At the line that includes "move | Filzstift", begin writing out the entries below exactly, and continue through the last line without adding anything.
Start of Extracted records
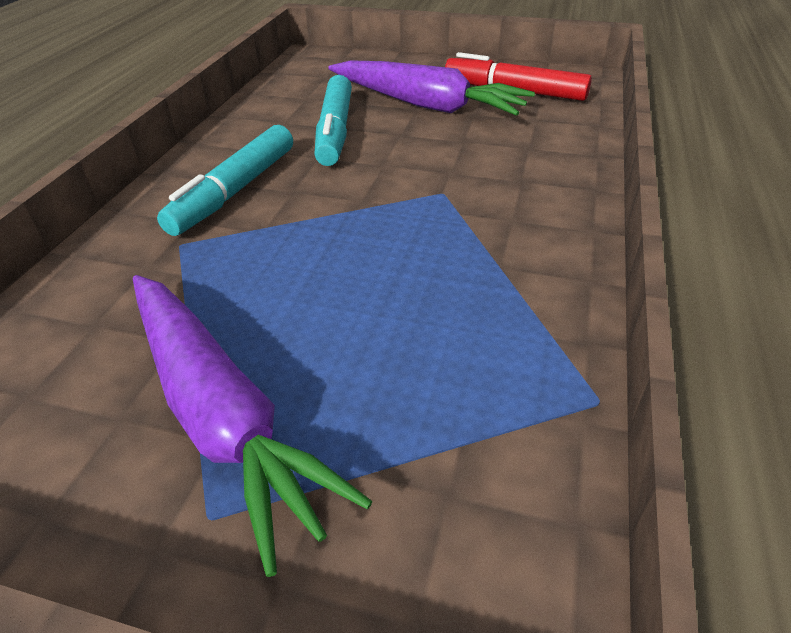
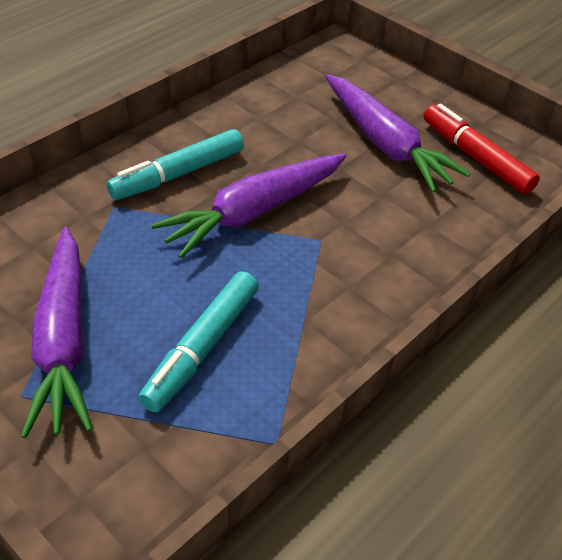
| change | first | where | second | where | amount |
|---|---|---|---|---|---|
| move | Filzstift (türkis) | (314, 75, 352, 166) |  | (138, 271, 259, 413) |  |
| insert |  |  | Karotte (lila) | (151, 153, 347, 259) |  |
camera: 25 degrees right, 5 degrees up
End of Extracted records
→ Exercise answer
| move | Filzstift (türkis) | (314, 75, 352, 166) |  | (138, 271, 259, 413) |  |
| insert |  |  | Karotte (lila) | (151, 153, 347, 259) |  |
camera: 25 degrees right, 5 degrees up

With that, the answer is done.